BEGIN
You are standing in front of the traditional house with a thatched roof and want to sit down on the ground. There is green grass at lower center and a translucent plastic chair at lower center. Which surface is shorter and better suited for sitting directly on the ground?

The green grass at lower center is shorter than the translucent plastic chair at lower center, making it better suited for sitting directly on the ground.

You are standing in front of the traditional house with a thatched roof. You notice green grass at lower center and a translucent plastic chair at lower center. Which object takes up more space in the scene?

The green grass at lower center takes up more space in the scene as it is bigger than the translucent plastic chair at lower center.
END
BEGIN
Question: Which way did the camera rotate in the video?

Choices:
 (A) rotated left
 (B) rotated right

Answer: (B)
END
Exercise details - Retype the lines from the one containing "Question: Which way" through the one containing "Answer: (B)", both included, without any change.

Response -
Question: Which way did the camera rotate in the video?

Choices:
 (A) rotated left
 (B) rotated right

Answer: (B)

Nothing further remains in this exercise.